Task description: Your answer must be an exact transcription of the data, with every picture omitted.

Data provided:
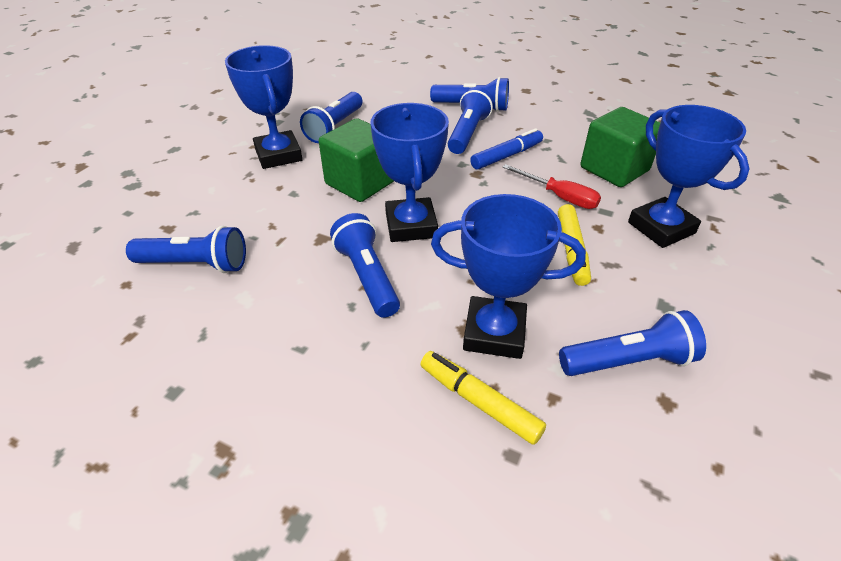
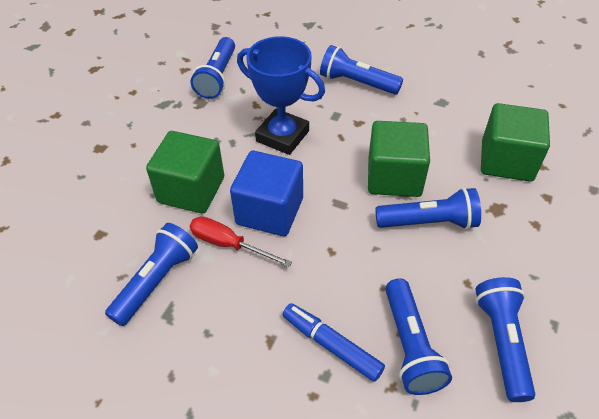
blue cube: 0 -> 1
blue trophy: 4 -> 1
green cube: 2 -> 3
yellow marker: 2 -> 0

Reply:
blue cube: 0 -> 1
blue trophy: 4 -> 1
green cube: 2 -> 3
yellow marker: 2 -> 0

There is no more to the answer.